▶ **THE PROBLEM**:
Extract each line of the data and write it out again exactly.

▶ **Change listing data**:
+-------+

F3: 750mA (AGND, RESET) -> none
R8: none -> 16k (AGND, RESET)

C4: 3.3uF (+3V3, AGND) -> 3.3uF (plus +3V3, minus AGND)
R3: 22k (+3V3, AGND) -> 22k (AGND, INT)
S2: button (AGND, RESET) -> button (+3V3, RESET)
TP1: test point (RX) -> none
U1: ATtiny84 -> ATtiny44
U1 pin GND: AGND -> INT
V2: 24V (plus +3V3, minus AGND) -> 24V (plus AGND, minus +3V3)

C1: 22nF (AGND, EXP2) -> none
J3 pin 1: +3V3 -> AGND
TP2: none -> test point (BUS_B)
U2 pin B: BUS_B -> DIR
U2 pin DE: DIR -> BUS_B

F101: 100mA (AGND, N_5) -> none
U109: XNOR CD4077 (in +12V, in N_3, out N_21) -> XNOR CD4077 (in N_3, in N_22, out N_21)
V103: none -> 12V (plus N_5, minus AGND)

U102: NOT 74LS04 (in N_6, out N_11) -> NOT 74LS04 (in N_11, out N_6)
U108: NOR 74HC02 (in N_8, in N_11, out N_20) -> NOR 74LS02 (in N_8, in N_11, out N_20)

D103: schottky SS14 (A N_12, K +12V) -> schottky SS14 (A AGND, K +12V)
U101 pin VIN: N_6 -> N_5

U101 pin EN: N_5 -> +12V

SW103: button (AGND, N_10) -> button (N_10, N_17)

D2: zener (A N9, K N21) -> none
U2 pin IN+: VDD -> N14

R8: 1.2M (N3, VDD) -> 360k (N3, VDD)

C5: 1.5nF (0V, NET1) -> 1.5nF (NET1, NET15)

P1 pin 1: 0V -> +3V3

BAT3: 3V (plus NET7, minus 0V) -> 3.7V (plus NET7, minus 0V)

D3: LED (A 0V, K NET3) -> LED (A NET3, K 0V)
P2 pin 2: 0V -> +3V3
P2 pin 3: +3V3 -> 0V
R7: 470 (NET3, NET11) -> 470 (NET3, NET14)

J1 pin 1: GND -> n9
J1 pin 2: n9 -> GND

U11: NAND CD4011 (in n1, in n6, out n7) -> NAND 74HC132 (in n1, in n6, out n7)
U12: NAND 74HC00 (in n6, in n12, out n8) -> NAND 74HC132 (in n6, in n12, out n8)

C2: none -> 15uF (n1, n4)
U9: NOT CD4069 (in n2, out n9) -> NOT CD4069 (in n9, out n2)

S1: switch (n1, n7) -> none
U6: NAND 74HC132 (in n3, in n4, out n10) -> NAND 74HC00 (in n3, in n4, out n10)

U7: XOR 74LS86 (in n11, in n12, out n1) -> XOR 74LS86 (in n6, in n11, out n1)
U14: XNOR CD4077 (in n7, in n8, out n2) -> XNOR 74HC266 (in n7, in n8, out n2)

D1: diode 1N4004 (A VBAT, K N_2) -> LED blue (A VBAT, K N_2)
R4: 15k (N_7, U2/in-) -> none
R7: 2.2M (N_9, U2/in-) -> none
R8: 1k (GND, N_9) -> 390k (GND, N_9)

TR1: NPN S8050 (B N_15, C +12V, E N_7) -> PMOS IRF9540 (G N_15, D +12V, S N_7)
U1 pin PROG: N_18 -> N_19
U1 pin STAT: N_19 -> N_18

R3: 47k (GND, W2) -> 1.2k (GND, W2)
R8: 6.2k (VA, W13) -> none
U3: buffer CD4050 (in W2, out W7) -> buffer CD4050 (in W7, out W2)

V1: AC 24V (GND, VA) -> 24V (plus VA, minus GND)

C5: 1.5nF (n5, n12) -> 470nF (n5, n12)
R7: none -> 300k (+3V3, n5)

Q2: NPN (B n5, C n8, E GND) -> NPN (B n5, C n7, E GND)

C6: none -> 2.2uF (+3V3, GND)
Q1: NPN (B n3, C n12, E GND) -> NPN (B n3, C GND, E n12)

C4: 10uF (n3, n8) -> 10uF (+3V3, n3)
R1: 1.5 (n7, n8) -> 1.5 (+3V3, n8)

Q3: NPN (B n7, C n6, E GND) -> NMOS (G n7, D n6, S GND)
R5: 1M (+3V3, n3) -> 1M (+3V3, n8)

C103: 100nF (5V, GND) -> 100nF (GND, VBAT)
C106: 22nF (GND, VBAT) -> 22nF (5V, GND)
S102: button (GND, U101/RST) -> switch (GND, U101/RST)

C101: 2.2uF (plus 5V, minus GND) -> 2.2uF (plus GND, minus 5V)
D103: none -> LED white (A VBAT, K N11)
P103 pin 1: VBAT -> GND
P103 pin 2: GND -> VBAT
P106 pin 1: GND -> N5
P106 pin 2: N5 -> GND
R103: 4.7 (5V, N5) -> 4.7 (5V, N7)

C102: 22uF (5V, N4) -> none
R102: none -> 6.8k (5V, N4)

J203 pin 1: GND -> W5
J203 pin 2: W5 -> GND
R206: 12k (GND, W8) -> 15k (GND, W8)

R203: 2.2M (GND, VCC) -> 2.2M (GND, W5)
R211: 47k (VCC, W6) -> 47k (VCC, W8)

+-------+

▶ **TASK OUTPUT**:
F3: 750mA (AGND, RESET) -> none
R8: none -> 16k (AGND, RESET)

C4: 3.3uF (+3V3, AGND) -> 3.3uF (plus +3V3, minus AGND)
R3: 22k (+3V3, AGND) -> 22k (AGND, INT)
S2: button (AGND, RESET) -> button (+3V3, RESET)
TP1: test point (RX) -> none
U1: ATtiny84 -> ATtiny44
U1 pin GND: AGND -> INT
V2: 24V (plus +3V3, minus AGND) -> 24V (plus AGND, minus +3V3)

C1: 22nF (AGND, EXP2) -> none
J3 pin 1: +3V3 -> AGND
TP2: none -> test point (BUS_B)
U2 pin B: BUS_B -> DIR
U2 pin DE: DIR -> BUS_B

F101: 100mA (AGND, N_5) -> none
U109: XNOR CD4077 (in +12V, in N_3, out N_21) -> XNOR CD4077 (in N_3, in N_22, out N_21)
V103: none -> 12V (plus N_5, minus AGND)

U102: NOT 74LS04 (in N_6, out N_11) -> NOT 74LS04 (in N_11, out N_6)
U108: NOR 74HC02 (in N_8, in N_11, out N_20) -> NOR 74LS02 (in N_8, in N_11, out N_20)

D103: schottky SS14 (A N_12, K +12V) -> schottky SS14 (A AGND, K +12V)
U101 pin VIN: N_6 -> N_5

U101 pin EN: N_5 -> +12V

SW103: button (AGND, N_10) -> button (N_10, N_17)

D2: zener (A N9, K N21) -> none
U2 pin IN+: VDD -> N14

R8: 1.2M (N3, VDD) -> 360k (N3, VDD)

C5: 1.5nF (0V, NET1) -> 1.5nF (NET1, NET15)

P1 pin 1: 0V -> +3V3

BAT3: 3V (plus NET7, minus 0V) -> 3.7V (plus NET7, minus 0V)

D3: LED (A 0V, K NET3) -> LED (A NET3, K 0V)
P2 pin 2: 0V -> +3V3
P2 pin 3: +3V3 -> 0V
R7: 470 (NET3, NET11) -> 470 (NET3, NET14)

J1 pin 1: GND -> n9
J1 pin 2: n9 -> GND

U11: NAND CD4011 (in n1, in n6, out n7) -> NAND 74HC132 (in n1, in n6, out n7)
U12: NAND 74HC00 (in n6, in n12, out n8) -> NAND 74HC132 (in n6, in n12, out n8)

C2: none -> 15uF (n1, n4)
U9: NOT CD4069 (in n2, out n9) -> NOT CD4069 (in n9, out n2)

S1: switch (n1, n7) -> none
U6: NAND 74HC132 (in n3, in n4, out n10) -> NAND 74HC00 (in n3, in n4, out n10)

U7: XOR 74LS86 (in n11, in n12, out n1) -> XOR 74LS86 (in n6, in n11, out n1)
U14: XNOR CD4077 (in n7, in n8, out n2) -> XNOR 74HC266 (in n7, in n8, out n2)

D1: diode 1N4004 (A VBAT, K N_2) -> LED blue (A VBAT, K N_2)
R4: 15k (N_7, U2/in-) -> none
R7: 2.2M (N_9, U2/in-) -> none
R8: 1k (GND, N_9) -> 390k (GND, N_9)

TR1: NPN S8050 (B N_15, C +12V, E N_7) -> PMOS IRF9540 (G N_15, D +12V, S N_7)
U1 pin PROG: N_18 -> N_19
U1 pin STAT: N_19 -> N_18

R3: 47k (GND, W2) -> 1.2k (GND, W2)
R8: 6.2k (VA, W13) -> none
U3: buffer CD4050 (in W2, out W7) -> buffer CD4050 (in W7, out W2)

V1: AC 24V (GND, VA) -> 24V (plus VA, minus GND)

C5: 1.5nF (n5, n12) -> 470nF (n5, n12)
R7: none -> 300k (+3V3, n5)

Q2: NPN (B n5, C n8, E GND) -> NPN (B n5, C n7, E GND)

C6: none -> 2.2uF (+3V3, GND)
Q1: NPN (B n3, C n12, E GND) -> NPN (B n3, C GND, E n12)

C4: 10uF (n3, n8) -> 10uF (+3V3, n3)
R1: 1.5 (n7, n8) -> 1.5 (+3V3, n8)

Q3: NPN (B n7, C n6, E GND) -> NMOS (G n7, D n6, S GND)
R5: 1M (+3V3, n3) -> 1M (+3V3, n8)

C103: 100nF (5V, GND) -> 100nF (GND, VBAT)
C106: 22nF (GND, VBAT) -> 22nF (5V, GND)
S102: button (GND, U101/RST) -> switch (GND, U101/RST)

C101: 2.2uF (plus 5V, minus GND) -> 2.2uF (plus GND, minus 5V)
D103: none -> LED white (A VBAT, K N11)
P103 pin 1: VBAT -> GND
P103 pin 2: GND -> VBAT
P106 pin 1: GND -> N5
P106 pin 2: N5 -> GND
R103: 4.7 (5V, N5) -> 4.7 (5V, N7)

C102: 22uF (5V, N4) -> none
R102: none -> 6.8k (5V, N4)

J203 pin 1: GND -> W5
J203 pin 2: W5 -> GND
R206: 12k (GND, W8) -> 15k (GND, W8)

R203: 2.2M (GND, VCC) -> 2.2M (GND, W5)
R211: 47k (VCC, W6) -> 47k (VCC, W8)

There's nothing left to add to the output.